● **WORK REQUIRED**: In the data below, which lines hold "cactus"? Copy every one.

● **EXTRACTED INFORMATION**:
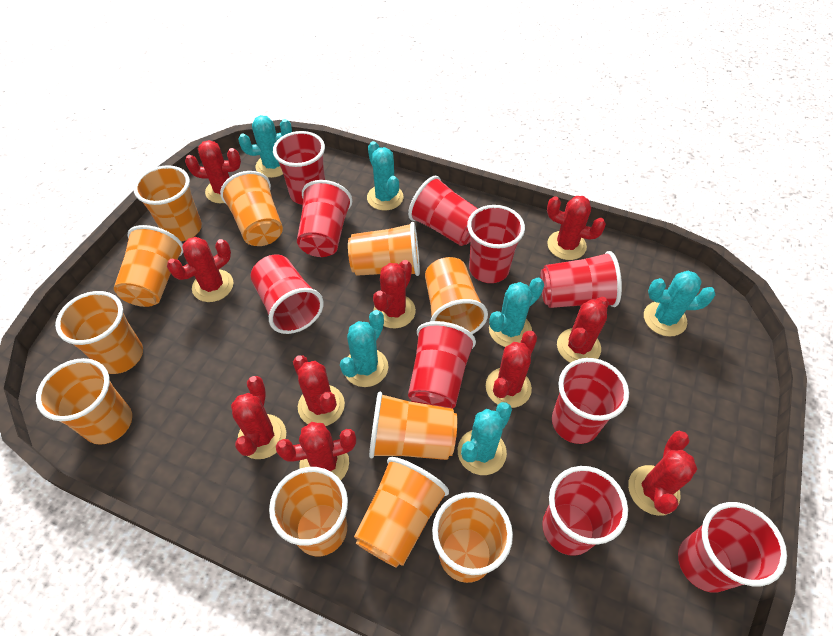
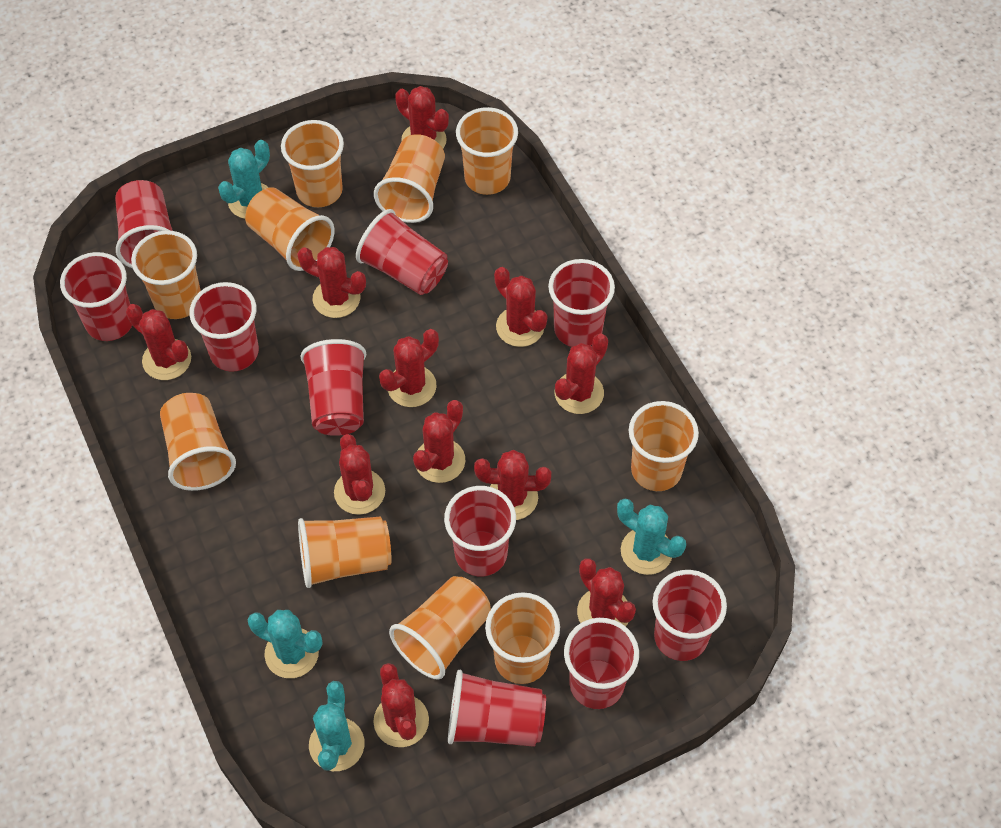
orange cup: 11 -> 10
red cactus: 10 -> 11
turquoise cactus: 6 -> 4

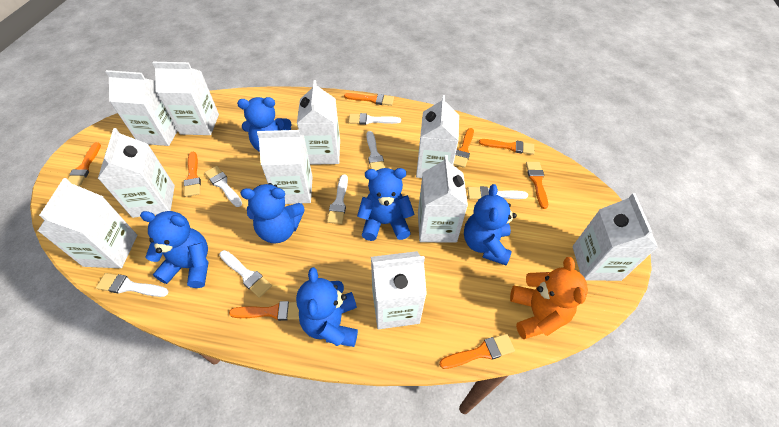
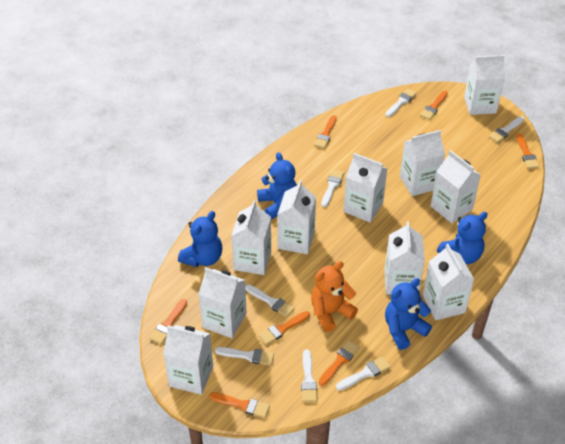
blue teddy bear: 6 -> 4
orange brush: 8 -> 7

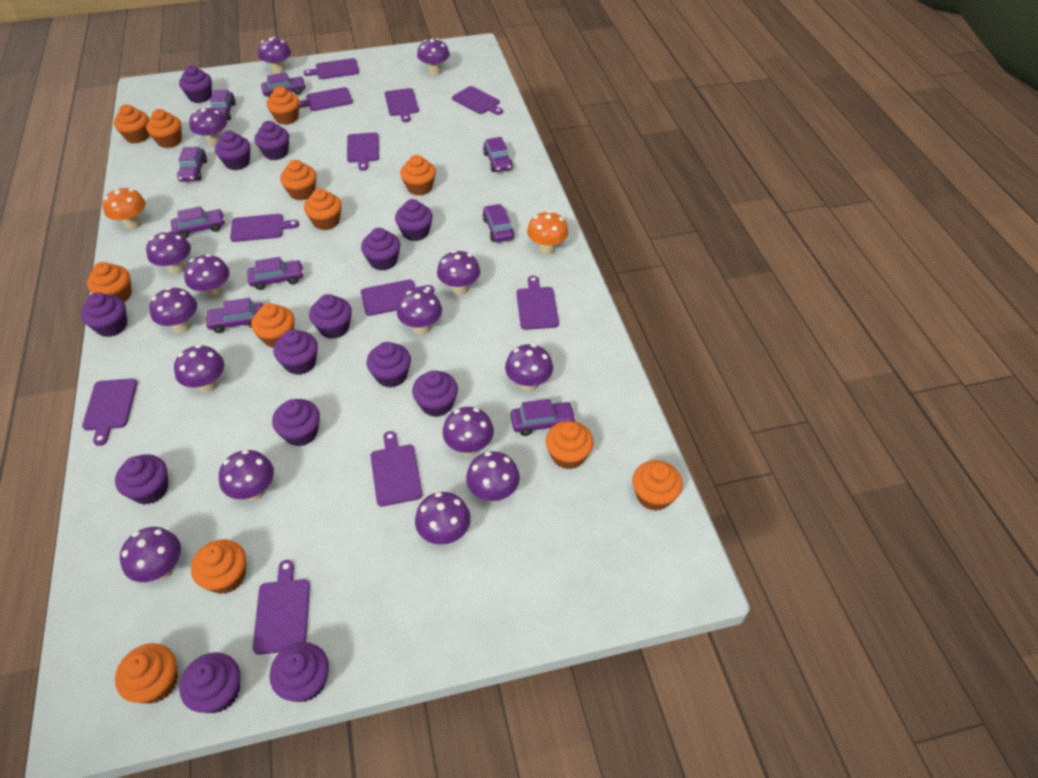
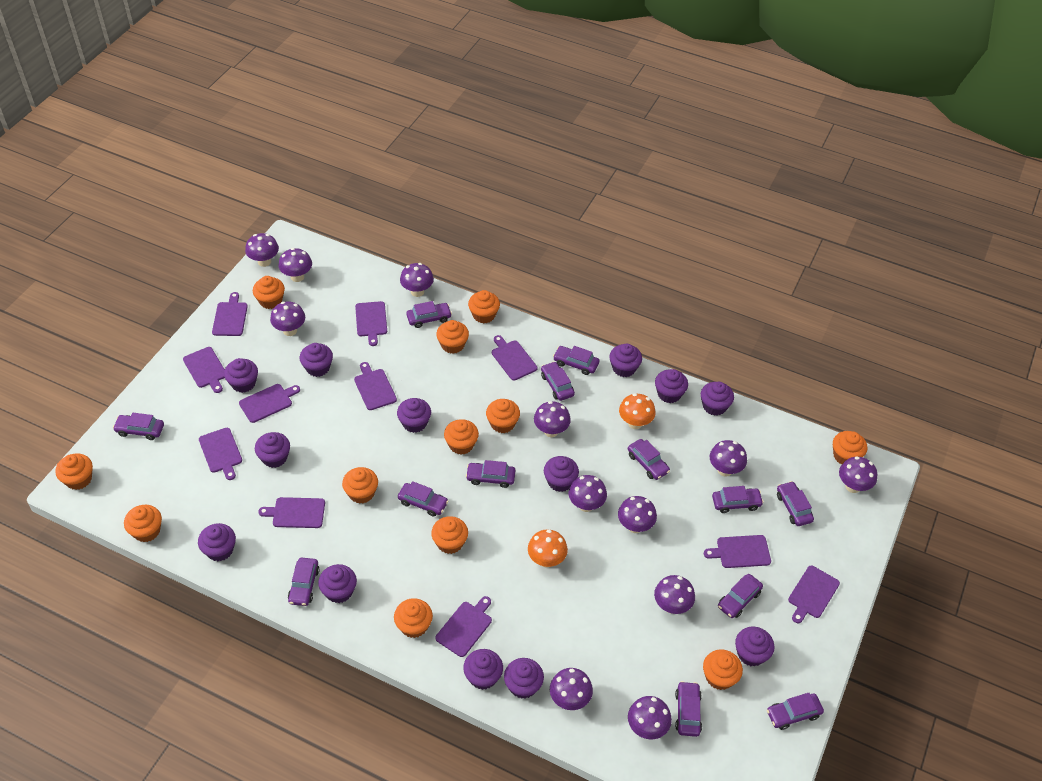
purple car: 9 -> 13
purple cupcake: 14 -> 13
purple mushroom: 15 -> 12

● **SOLUTION TO THE PROBLEM**:
red cactus: 10 -> 11
turquoise cactus: 6 -> 4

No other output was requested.